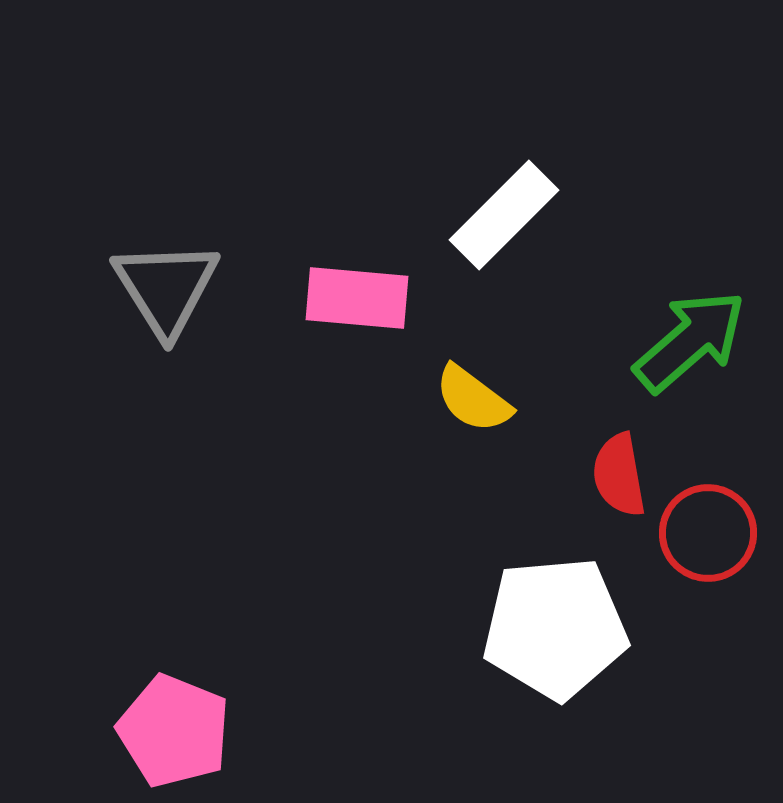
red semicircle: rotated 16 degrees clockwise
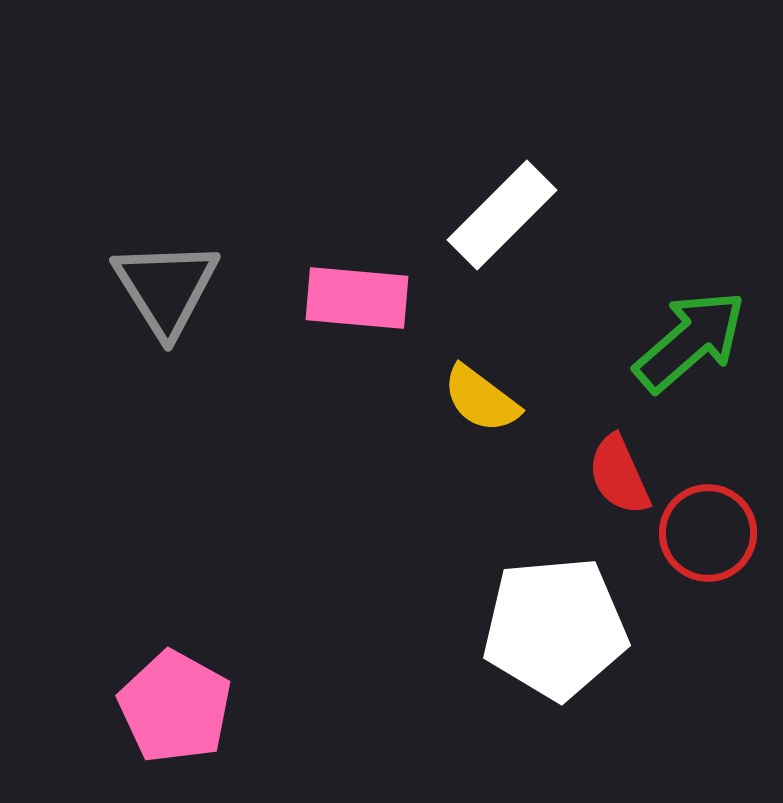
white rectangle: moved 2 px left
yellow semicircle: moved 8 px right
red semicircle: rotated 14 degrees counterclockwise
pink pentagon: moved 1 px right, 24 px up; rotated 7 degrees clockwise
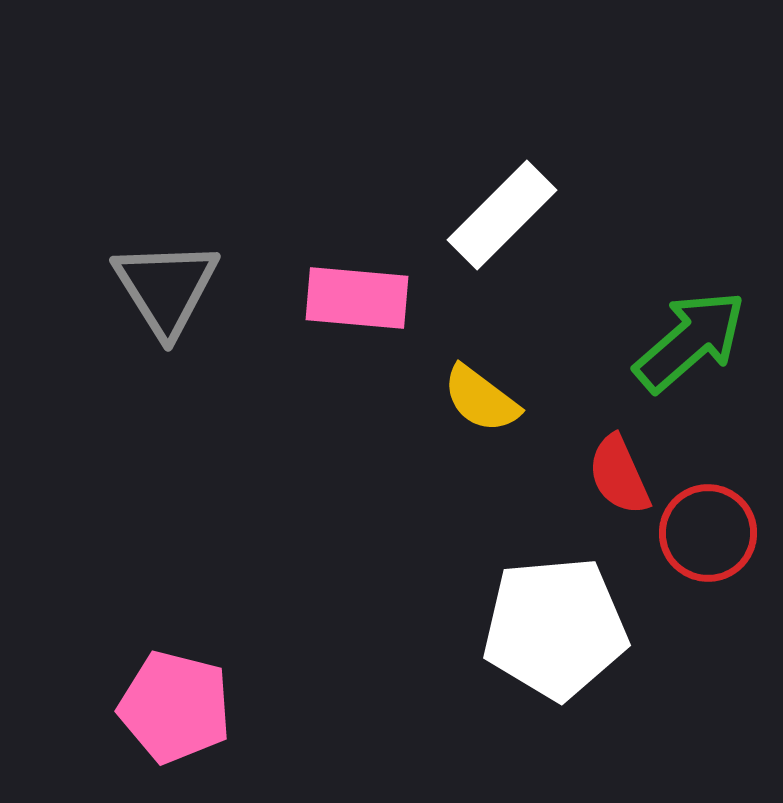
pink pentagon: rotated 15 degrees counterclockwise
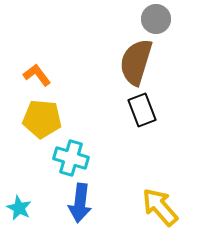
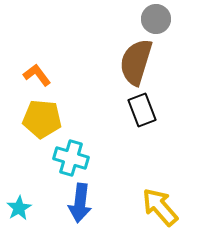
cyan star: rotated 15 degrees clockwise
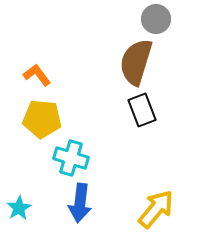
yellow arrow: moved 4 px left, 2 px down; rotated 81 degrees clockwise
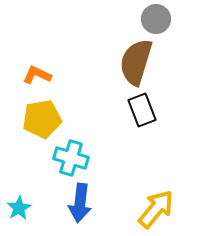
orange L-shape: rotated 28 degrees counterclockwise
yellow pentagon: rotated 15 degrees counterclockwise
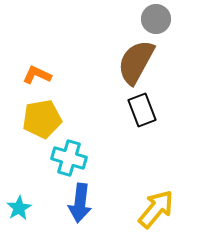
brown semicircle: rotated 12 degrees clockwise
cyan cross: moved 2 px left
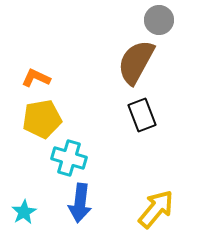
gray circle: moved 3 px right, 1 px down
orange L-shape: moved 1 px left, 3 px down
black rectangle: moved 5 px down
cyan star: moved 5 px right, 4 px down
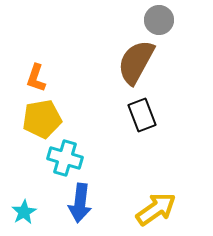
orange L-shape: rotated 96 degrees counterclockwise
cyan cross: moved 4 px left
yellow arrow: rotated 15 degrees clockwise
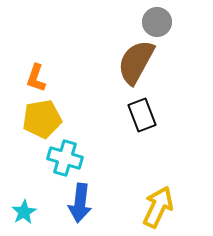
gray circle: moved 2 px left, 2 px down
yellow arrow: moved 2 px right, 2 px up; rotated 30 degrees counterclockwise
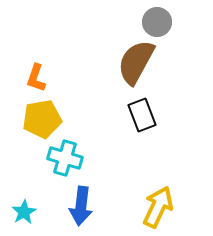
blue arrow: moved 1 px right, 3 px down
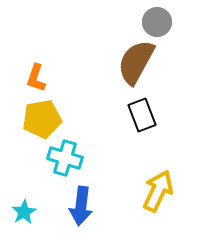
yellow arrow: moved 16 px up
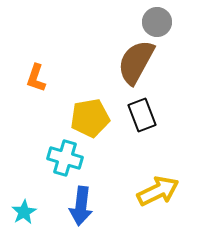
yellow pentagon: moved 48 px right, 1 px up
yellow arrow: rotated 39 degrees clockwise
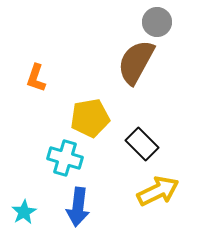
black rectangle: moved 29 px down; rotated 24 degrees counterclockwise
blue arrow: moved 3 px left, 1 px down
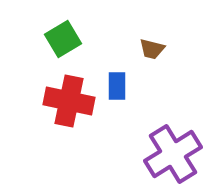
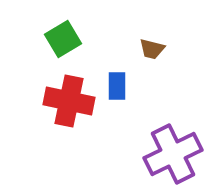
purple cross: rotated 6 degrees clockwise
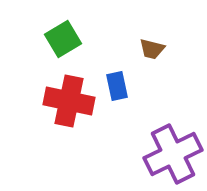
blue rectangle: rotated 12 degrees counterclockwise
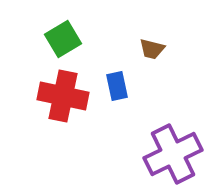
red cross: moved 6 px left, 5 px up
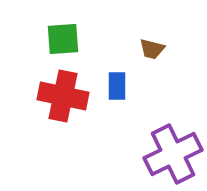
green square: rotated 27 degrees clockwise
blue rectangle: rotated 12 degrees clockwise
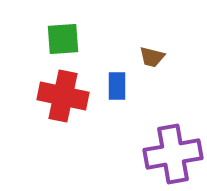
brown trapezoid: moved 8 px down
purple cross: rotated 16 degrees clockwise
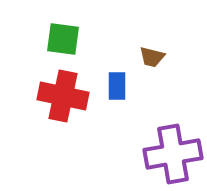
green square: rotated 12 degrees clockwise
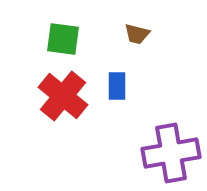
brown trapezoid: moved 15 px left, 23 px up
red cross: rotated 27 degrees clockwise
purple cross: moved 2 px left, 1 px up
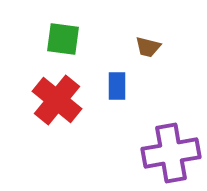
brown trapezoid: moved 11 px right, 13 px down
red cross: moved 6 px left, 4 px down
--
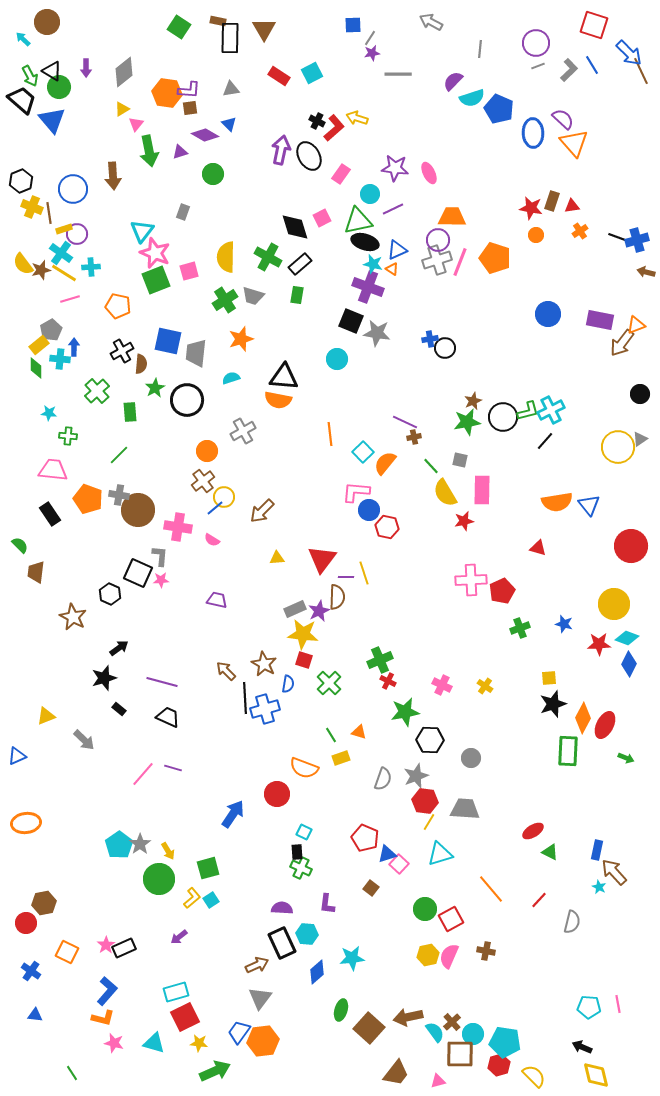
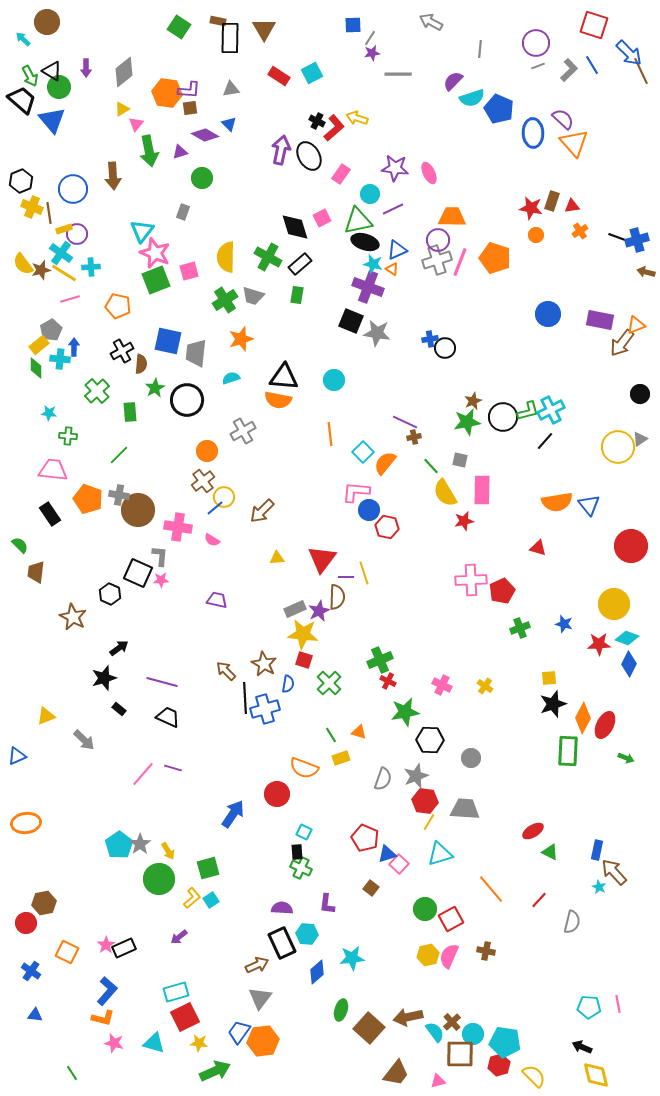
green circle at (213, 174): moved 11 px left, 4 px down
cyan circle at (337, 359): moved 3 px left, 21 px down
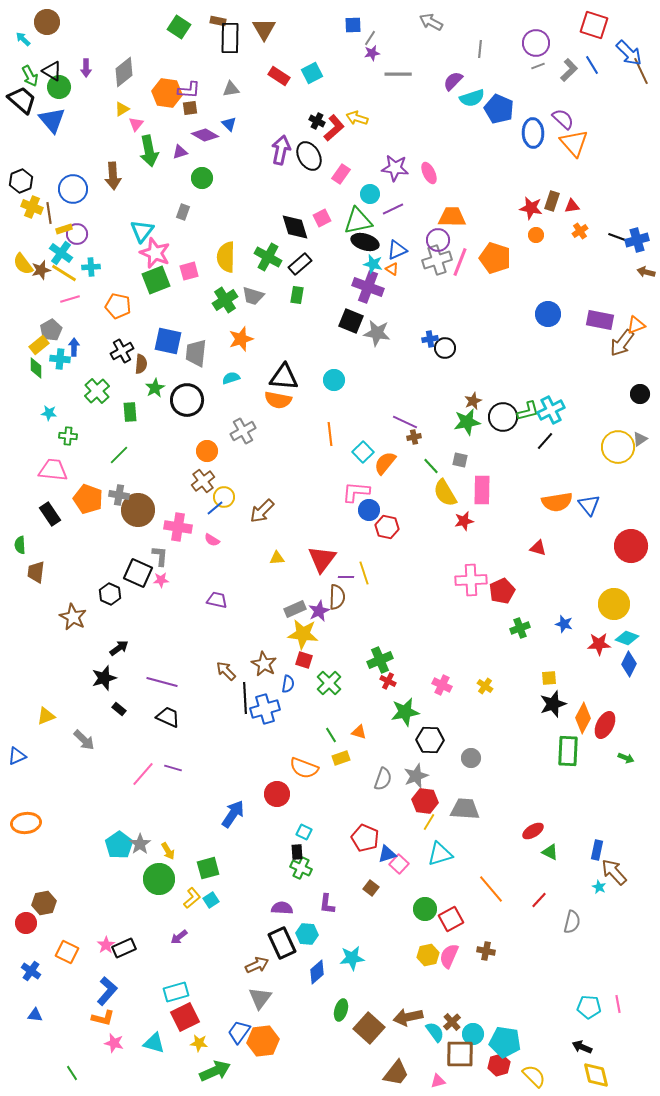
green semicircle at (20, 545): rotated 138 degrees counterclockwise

**What is being asked:**
List every line in the items above that contains the word "right". Case counts.

**Solution for this task:**
yellow semicircle: moved 8 px right
pink pentagon: moved 1 px right, 24 px up; rotated 7 degrees clockwise
gray circle: moved 3 px right, 1 px down
cyan star: moved 5 px right, 4 px down
yellow arrow: moved 2 px right, 2 px up; rotated 30 degrees counterclockwise
blue arrow: moved 1 px right, 3 px down
yellow pentagon: moved 48 px right, 1 px up
brown trapezoid: moved 11 px right, 13 px down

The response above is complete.